▶ [JOB ITEM]: Only lines that contain the word "apple" belong in the answer; copy them from the records below.
━━━━━━━━━━
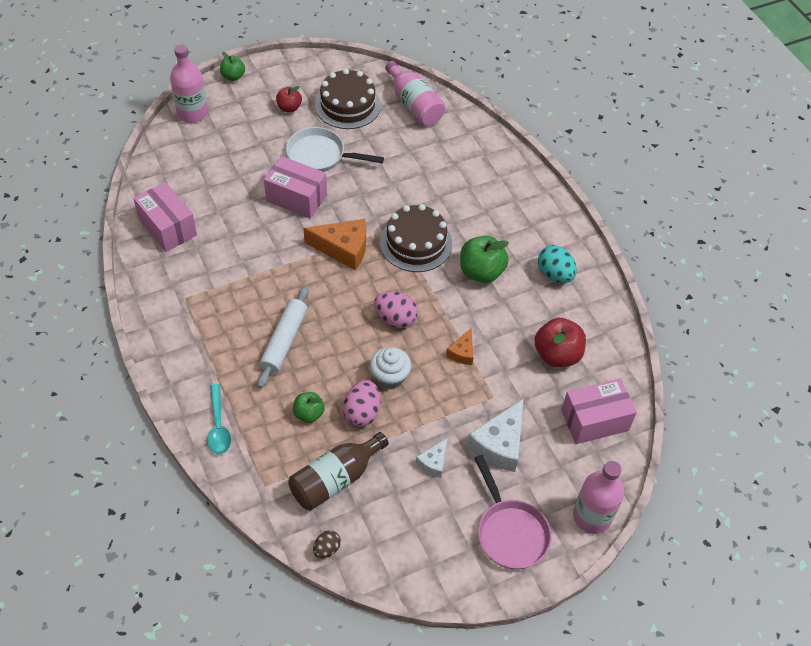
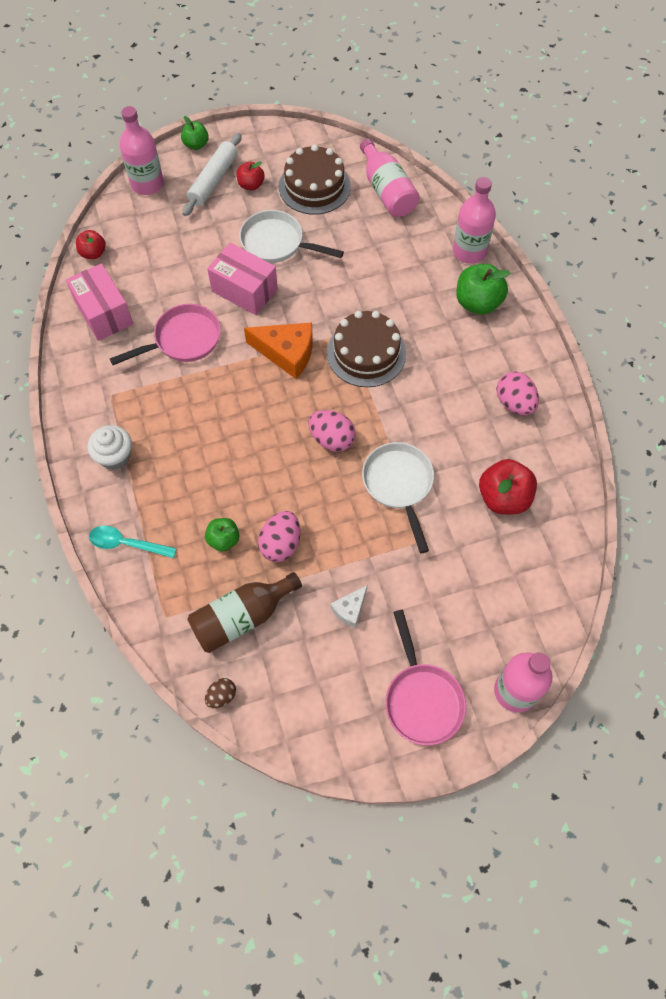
camera: 10 degrees right, 10 degrees up
turquoise spoon [207,384,231,454] -> turquoise spoon turned 105 degrees clockwise [89,525,177,558]
white rolling pin [257,286,309,388] -> white rolling pin moved to [182,133,242,216]
white cupcake [370,347,411,389] -> white cupcake moved to [88,425,132,470]
orange cheese [446,328,473,365] -> white pan [362,442,434,553]
green apple [460,236,509,283] -> green apple moved to [456,264,510,315]
white cheese [467,398,524,472] -> none
turquoise egg [538,245,577,283] -> pink egg [496,372,539,415]
pink box [561,378,637,444] -> none
none -> red apple [76,230,106,259]
none -> pink pan [110,304,221,365]
none -> pink bottle [453,177,496,264]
━━━━━━━━━━
▶ [TASK SOLUTION]:
green apple [460,236,509,283] -> green apple moved to [456,264,510,315]
none -> red apple [76,230,106,259]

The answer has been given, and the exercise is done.